▸ **YOUR TASK**: Only an exact copy of the listing below will do.

▸ **EXERCISE MATERIALS**:
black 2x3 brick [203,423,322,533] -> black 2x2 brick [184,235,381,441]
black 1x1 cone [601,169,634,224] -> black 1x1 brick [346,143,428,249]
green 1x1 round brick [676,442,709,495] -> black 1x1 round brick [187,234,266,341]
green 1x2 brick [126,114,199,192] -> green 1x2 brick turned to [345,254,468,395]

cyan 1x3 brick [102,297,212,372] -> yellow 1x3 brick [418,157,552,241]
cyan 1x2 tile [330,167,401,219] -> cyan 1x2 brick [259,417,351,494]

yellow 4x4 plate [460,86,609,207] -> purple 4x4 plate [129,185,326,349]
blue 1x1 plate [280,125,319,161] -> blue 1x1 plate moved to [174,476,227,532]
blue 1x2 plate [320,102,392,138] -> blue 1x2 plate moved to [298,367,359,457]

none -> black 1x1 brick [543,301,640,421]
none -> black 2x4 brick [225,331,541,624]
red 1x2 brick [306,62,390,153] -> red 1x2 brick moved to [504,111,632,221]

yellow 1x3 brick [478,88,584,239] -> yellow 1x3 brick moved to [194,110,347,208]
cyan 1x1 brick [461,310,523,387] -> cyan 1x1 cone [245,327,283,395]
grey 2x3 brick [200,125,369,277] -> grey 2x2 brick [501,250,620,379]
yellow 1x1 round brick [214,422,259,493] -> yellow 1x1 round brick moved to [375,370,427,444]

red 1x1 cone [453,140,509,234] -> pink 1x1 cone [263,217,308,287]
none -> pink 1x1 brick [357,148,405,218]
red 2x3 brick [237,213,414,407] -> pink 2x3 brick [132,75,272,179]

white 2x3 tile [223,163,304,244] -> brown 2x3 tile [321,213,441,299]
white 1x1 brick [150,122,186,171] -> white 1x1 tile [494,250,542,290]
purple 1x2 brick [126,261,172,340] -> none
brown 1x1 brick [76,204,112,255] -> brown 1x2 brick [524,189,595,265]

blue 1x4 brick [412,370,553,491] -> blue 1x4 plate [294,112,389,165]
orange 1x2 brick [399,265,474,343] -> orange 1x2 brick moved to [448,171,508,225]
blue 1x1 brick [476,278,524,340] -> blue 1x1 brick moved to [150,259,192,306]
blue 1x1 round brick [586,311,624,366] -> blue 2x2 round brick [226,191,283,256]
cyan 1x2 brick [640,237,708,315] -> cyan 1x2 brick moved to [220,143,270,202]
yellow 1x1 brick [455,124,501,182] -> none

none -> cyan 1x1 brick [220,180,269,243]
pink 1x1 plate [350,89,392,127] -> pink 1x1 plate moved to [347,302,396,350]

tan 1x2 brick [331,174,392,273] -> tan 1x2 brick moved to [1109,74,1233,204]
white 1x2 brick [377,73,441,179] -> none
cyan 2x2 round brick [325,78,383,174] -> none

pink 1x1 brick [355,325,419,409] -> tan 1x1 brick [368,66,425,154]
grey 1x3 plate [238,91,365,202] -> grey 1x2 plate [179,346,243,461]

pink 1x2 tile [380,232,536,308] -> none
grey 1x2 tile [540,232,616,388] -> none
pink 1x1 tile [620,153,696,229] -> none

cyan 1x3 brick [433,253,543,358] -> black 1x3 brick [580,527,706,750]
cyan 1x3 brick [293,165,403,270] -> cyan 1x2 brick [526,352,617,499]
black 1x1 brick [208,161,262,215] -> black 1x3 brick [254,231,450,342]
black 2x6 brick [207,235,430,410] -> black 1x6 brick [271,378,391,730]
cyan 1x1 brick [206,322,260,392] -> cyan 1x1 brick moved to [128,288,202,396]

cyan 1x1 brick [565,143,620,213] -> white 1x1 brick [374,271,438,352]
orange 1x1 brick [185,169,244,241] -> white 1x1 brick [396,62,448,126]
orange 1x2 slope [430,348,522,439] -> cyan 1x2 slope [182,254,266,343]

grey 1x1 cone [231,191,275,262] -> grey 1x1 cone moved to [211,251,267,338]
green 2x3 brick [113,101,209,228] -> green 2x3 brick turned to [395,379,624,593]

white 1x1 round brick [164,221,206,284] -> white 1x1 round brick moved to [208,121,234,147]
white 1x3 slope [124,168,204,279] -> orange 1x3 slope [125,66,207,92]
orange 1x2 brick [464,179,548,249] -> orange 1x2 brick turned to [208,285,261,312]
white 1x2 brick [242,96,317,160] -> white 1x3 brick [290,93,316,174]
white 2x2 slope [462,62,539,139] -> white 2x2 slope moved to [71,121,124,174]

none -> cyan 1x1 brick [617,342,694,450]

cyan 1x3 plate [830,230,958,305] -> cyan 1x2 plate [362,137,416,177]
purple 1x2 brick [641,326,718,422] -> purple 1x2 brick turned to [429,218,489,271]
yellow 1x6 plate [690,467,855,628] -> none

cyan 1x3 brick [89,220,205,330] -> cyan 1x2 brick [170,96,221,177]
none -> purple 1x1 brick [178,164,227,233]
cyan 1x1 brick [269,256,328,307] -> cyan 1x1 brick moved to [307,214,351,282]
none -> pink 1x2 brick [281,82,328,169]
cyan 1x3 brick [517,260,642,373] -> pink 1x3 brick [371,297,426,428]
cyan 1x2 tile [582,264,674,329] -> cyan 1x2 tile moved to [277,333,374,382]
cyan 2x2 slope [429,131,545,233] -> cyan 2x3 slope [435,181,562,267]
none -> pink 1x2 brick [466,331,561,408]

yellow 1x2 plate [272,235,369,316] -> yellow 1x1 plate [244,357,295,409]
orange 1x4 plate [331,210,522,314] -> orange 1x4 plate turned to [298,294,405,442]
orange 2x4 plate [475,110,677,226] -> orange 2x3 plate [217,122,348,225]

▸ **OUTPUT OF THE TASK**:
black 2x3 brick [203,423,322,533] -> black 2x2 brick [184,235,381,441]
black 1x1 cone [601,169,634,224] -> black 1x1 brick [346,143,428,249]
green 1x1 round brick [676,442,709,495] -> black 1x1 round brick [187,234,266,341]
green 1x2 brick [126,114,199,192] -> green 1x2 brick turned to [345,254,468,395]

cyan 1x3 brick [102,297,212,372] -> yellow 1x3 brick [418,157,552,241]
cyan 1x2 tile [330,167,401,219] -> cyan 1x2 brick [259,417,351,494]

yellow 4x4 plate [460,86,609,207] -> purple 4x4 plate [129,185,326,349]
blue 1x1 plate [280,125,319,161] -> blue 1x1 plate moved to [174,476,227,532]
blue 1x2 plate [320,102,392,138] -> blue 1x2 plate moved to [298,367,359,457]

none -> black 1x1 brick [543,301,640,421]
none -> black 2x4 brick [225,331,541,624]
red 1x2 brick [306,62,390,153] -> red 1x2 brick moved to [504,111,632,221]

yellow 1x3 brick [478,88,584,239] -> yellow 1x3 brick moved to [194,110,347,208]
cyan 1x1 brick [461,310,523,387] -> cyan 1x1 cone [245,327,283,395]
grey 2x3 brick [200,125,369,277] -> grey 2x2 brick [501,250,620,379]
yellow 1x1 round brick [214,422,259,493] -> yellow 1x1 round brick moved to [375,370,427,444]

red 1x1 cone [453,140,509,234] -> pink 1x1 cone [263,217,308,287]
none -> pink 1x1 brick [357,148,405,218]
red 2x3 brick [237,213,414,407] -> pink 2x3 brick [132,75,272,179]

white 2x3 tile [223,163,304,244] -> brown 2x3 tile [321,213,441,299]
white 1x1 brick [150,122,186,171] -> white 1x1 tile [494,250,542,290]
purple 1x2 brick [126,261,172,340] -> none
brown 1x1 brick [76,204,112,255] -> brown 1x2 brick [524,189,595,265]

blue 1x4 brick [412,370,553,491] -> blue 1x4 plate [294,112,389,165]
orange 1x2 brick [399,265,474,343] -> orange 1x2 brick moved to [448,171,508,225]
blue 1x1 brick [476,278,524,340] -> blue 1x1 brick moved to [150,259,192,306]
blue 1x1 round brick [586,311,624,366] -> blue 2x2 round brick [226,191,283,256]
cyan 1x2 brick [640,237,708,315] -> cyan 1x2 brick moved to [220,143,270,202]
yellow 1x1 brick [455,124,501,182] -> none

none -> cyan 1x1 brick [220,180,269,243]
pink 1x1 plate [350,89,392,127] -> pink 1x1 plate moved to [347,302,396,350]

tan 1x2 brick [331,174,392,273] -> tan 1x2 brick moved to [1109,74,1233,204]
white 1x2 brick [377,73,441,179] -> none
cyan 2x2 round brick [325,78,383,174] -> none

pink 1x1 brick [355,325,419,409] -> tan 1x1 brick [368,66,425,154]
grey 1x3 plate [238,91,365,202] -> grey 1x2 plate [179,346,243,461]

pink 1x2 tile [380,232,536,308] -> none
grey 1x2 tile [540,232,616,388] -> none
pink 1x1 tile [620,153,696,229] -> none

cyan 1x3 brick [433,253,543,358] -> black 1x3 brick [580,527,706,750]
cyan 1x3 brick [293,165,403,270] -> cyan 1x2 brick [526,352,617,499]
black 1x1 brick [208,161,262,215] -> black 1x3 brick [254,231,450,342]
black 2x6 brick [207,235,430,410] -> black 1x6 brick [271,378,391,730]
cyan 1x1 brick [206,322,260,392] -> cyan 1x1 brick moved to [128,288,202,396]

cyan 1x1 brick [565,143,620,213] -> white 1x1 brick [374,271,438,352]
orange 1x1 brick [185,169,244,241] -> white 1x1 brick [396,62,448,126]
orange 1x2 slope [430,348,522,439] -> cyan 1x2 slope [182,254,266,343]

grey 1x1 cone [231,191,275,262] -> grey 1x1 cone moved to [211,251,267,338]
green 2x3 brick [113,101,209,228] -> green 2x3 brick turned to [395,379,624,593]

white 1x1 round brick [164,221,206,284] -> white 1x1 round brick moved to [208,121,234,147]
white 1x3 slope [124,168,204,279] -> orange 1x3 slope [125,66,207,92]
orange 1x2 brick [464,179,548,249] -> orange 1x2 brick turned to [208,285,261,312]
white 1x2 brick [242,96,317,160] -> white 1x3 brick [290,93,316,174]
white 2x2 slope [462,62,539,139] -> white 2x2 slope moved to [71,121,124,174]

none -> cyan 1x1 brick [617,342,694,450]

cyan 1x3 plate [830,230,958,305] -> cyan 1x2 plate [362,137,416,177]
purple 1x2 brick [641,326,718,422] -> purple 1x2 brick turned to [429,218,489,271]
yellow 1x6 plate [690,467,855,628] -> none

cyan 1x3 brick [89,220,205,330] -> cyan 1x2 brick [170,96,221,177]
none -> purple 1x1 brick [178,164,227,233]
cyan 1x1 brick [269,256,328,307] -> cyan 1x1 brick moved to [307,214,351,282]
none -> pink 1x2 brick [281,82,328,169]
cyan 1x3 brick [517,260,642,373] -> pink 1x3 brick [371,297,426,428]
cyan 1x2 tile [582,264,674,329] -> cyan 1x2 tile moved to [277,333,374,382]
cyan 2x2 slope [429,131,545,233] -> cyan 2x3 slope [435,181,562,267]
none -> pink 1x2 brick [466,331,561,408]

yellow 1x2 plate [272,235,369,316] -> yellow 1x1 plate [244,357,295,409]
orange 1x4 plate [331,210,522,314] -> orange 1x4 plate turned to [298,294,405,442]
orange 2x4 plate [475,110,677,226] -> orange 2x3 plate [217,122,348,225]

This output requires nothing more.